• ACTION ITEM
Would you print the full listing word for word?

......

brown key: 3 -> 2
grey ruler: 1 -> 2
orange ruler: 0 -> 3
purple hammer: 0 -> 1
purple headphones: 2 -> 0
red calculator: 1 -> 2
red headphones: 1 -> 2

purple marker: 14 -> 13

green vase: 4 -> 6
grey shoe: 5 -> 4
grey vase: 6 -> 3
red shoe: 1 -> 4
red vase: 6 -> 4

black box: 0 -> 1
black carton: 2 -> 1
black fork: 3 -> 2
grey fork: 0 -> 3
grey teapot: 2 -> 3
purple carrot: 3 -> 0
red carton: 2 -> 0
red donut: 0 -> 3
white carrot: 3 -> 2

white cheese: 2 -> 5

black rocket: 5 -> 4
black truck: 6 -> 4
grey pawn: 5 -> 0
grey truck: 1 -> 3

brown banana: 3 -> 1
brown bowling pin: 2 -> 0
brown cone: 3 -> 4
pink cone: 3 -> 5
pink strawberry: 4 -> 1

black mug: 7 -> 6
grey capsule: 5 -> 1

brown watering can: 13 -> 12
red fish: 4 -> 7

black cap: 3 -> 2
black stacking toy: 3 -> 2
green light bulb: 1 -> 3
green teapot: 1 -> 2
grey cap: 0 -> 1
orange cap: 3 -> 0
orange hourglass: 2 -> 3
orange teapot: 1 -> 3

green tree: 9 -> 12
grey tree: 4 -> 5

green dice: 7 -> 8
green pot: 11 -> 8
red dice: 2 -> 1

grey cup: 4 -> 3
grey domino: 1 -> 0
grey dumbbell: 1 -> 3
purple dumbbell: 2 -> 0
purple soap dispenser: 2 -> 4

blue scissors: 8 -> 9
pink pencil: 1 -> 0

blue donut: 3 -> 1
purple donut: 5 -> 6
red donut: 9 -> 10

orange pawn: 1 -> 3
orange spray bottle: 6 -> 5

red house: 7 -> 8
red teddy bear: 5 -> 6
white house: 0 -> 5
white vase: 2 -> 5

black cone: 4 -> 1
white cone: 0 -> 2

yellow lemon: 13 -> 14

......

• ANSWER TO THIS TASK
brown key: 3 -> 2
grey ruler: 1 -> 2
orange ruler: 0 -> 3
purple hammer: 0 -> 1
purple headphones: 2 -> 0
red calculator: 1 -> 2
red headphones: 1 -> 2

purple marker: 14 -> 13

green vase: 4 -> 6
grey shoe: 5 -> 4
grey vase: 6 -> 3
red shoe: 1 -> 4
red vase: 6 -> 4

black box: 0 -> 1
black carton: 2 -> 1
black fork: 3 -> 2
grey fork: 0 -> 3
grey teapot: 2 -> 3
purple carrot: 3 -> 0
red carton: 2 -> 0
red donut: 0 -> 3
white carrot: 3 -> 2

white cheese: 2 -> 5

black rocket: 5 -> 4
black truck: 6 -> 4
grey pawn: 5 -> 0
grey truck: 1 -> 3

brown banana: 3 -> 1
brown bowling pin: 2 -> 0
brown cone: 3 -> 4
pink cone: 3 -> 5
pink strawberry: 4 -> 1

black mug: 7 -> 6
grey capsule: 5 -> 1

brown watering can: 13 -> 12
red fish: 4 -> 7

black cap: 3 -> 2
black stacking toy: 3 -> 2
green light bulb: 1 -> 3
green teapot: 1 -> 2
grey cap: 0 -> 1
orange cap: 3 -> 0
orange hourglass: 2 -> 3
orange teapot: 1 -> 3

green tree: 9 -> 12
grey tree: 4 -> 5

green dice: 7 -> 8
green pot: 11 -> 8
red dice: 2 -> 1

grey cup: 4 -> 3
grey domino: 1 -> 0
grey dumbbell: 1 -> 3
purple dumbbell: 2 -> 0
purple soap dispenser: 2 -> 4

blue scissors: 8 -> 9
pink pencil: 1 -> 0

blue donut: 3 -> 1
purple donut: 5 -> 6
red donut: 9 -> 10

orange pawn: 1 -> 3
orange spray bottle: 6 -> 5

red house: 7 -> 8
red teddy bear: 5 -> 6
white house: 0 -> 5
white vase: 2 -> 5

black cone: 4 -> 1
white cone: 0 -> 2

yellow lemon: 13 -> 14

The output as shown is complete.